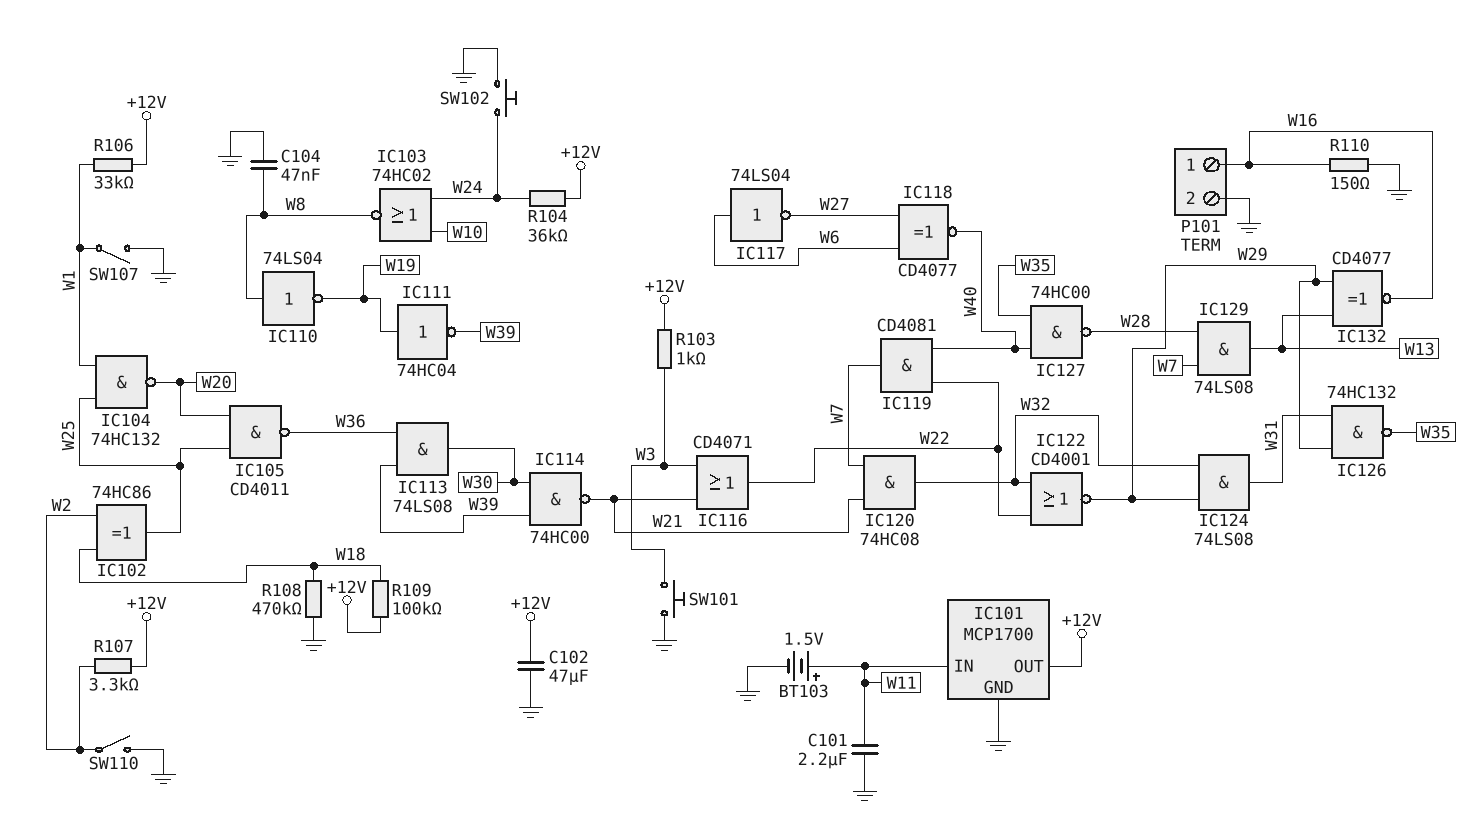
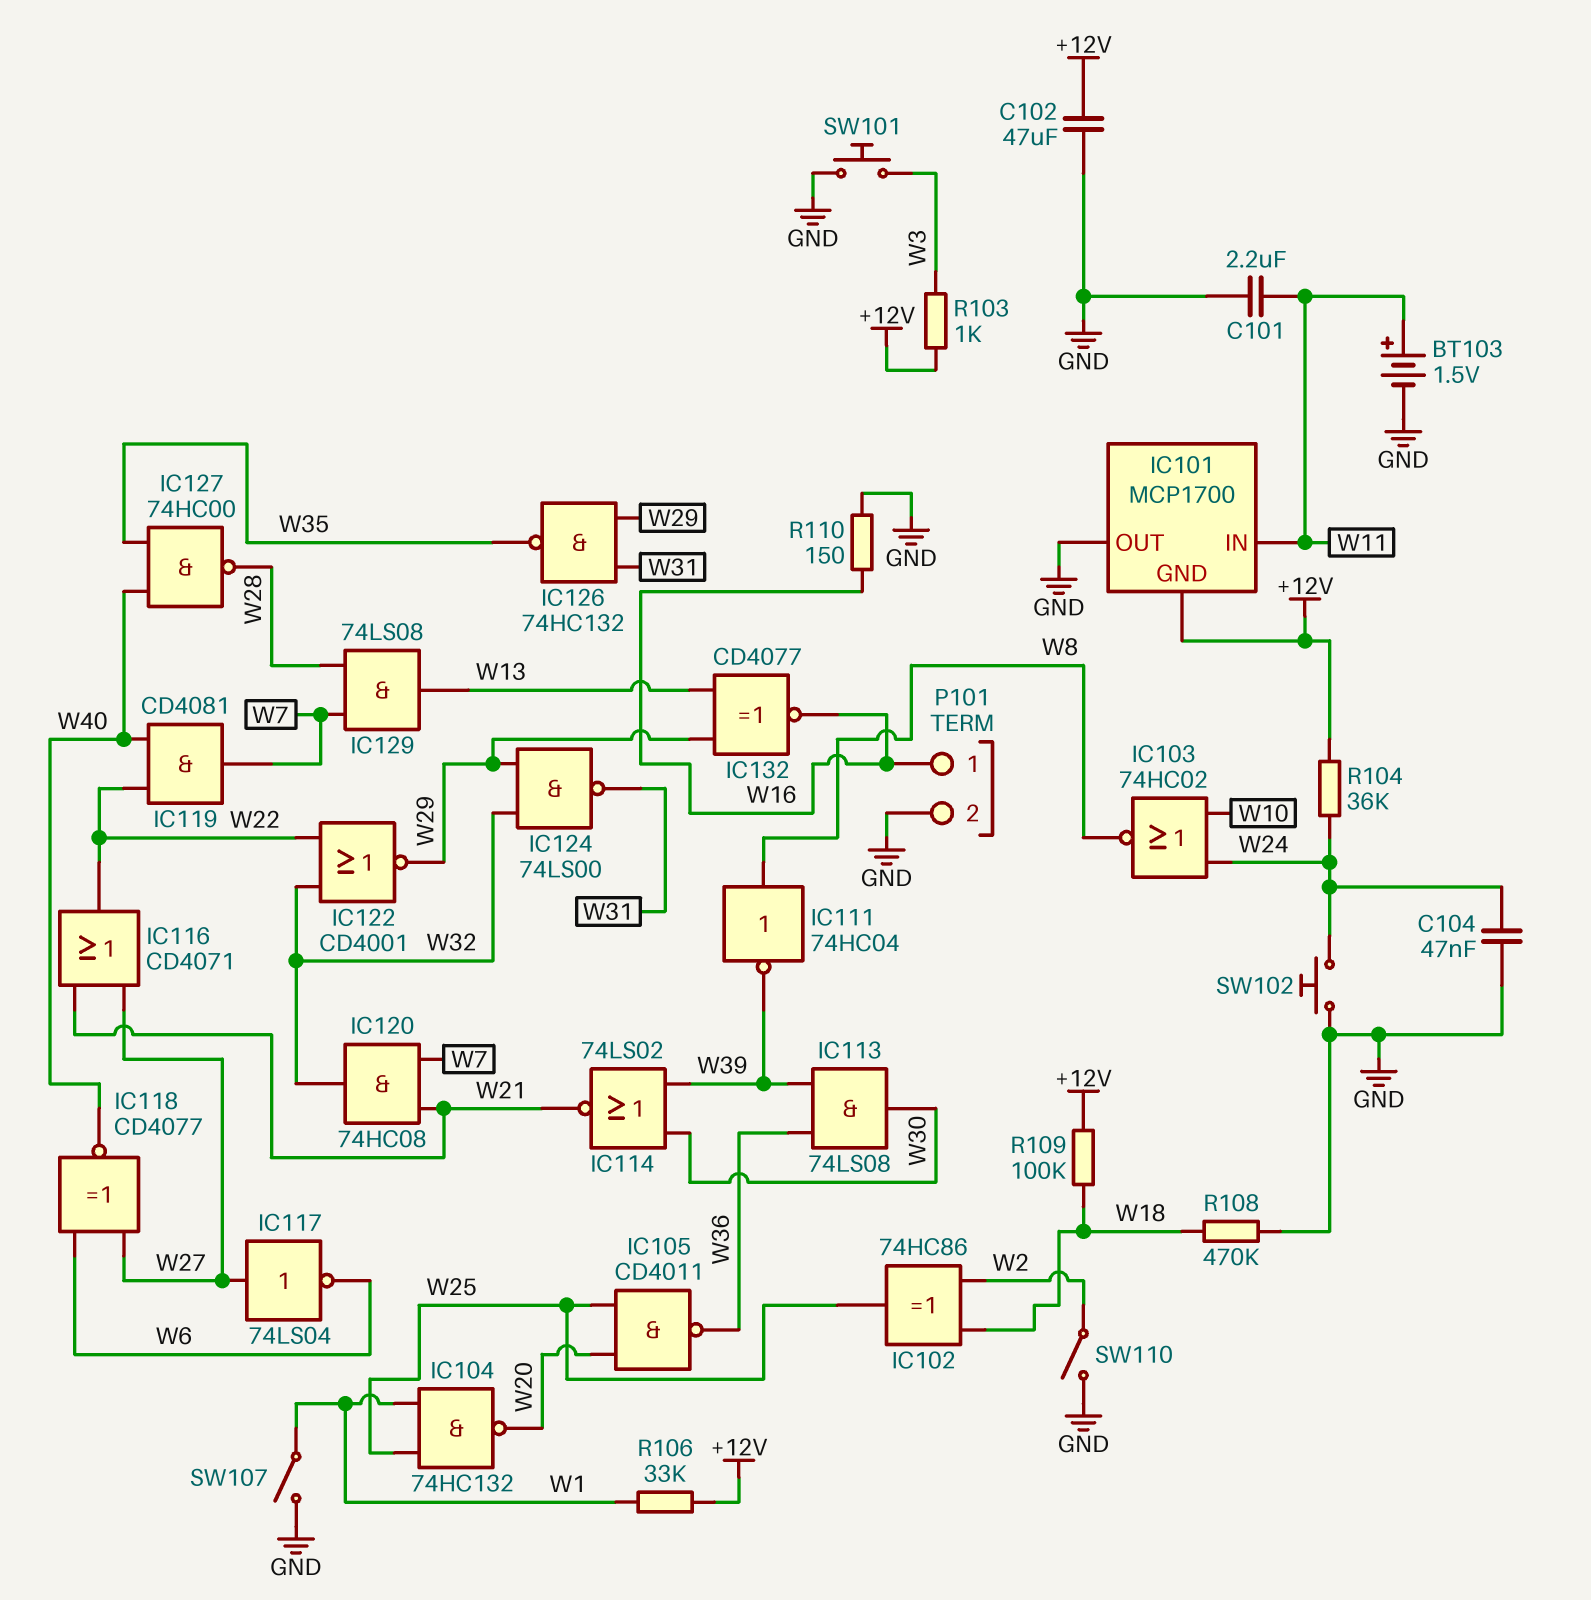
C104: 47nF (GND, W8) -> 47nF (GND, W24)
IC101 pin GND: GND -> +12V
IC101 pin OUT: +12V -> GND
IC110: NOT 74LS04 (in W8, out W19) -> none
IC111: NOT 74HC04 (in W19, out W39) -> NOT 74HC04 (in W8, out W39)
IC114: NAND 74HC00 (in W30, in W39, out W21) -> NOR 74LS02 (in W30, in W39, out W21)
IC116: OR CD4071 (in W3, in W21, out W22) -> OR CD4071 (in W21, in W27, out W22)
IC117: NOT 74LS04 (in W6, out W27) -> NOT 74LS04 (in W27, out W6)
IC124: AND 74LS08 (in W29, in W32, out W31) -> NAND 74LS00 (in W29, in W32, out W31)
R107: 3.3k (+12V, W2) -> none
---+---
Exercise directions.
The lines to copy are those in the records above containing the word "none".

Exercise solution.
IC110: NOT 74LS04 (in W8, out W19) -> none
R107: 3.3k (+12V, W2) -> none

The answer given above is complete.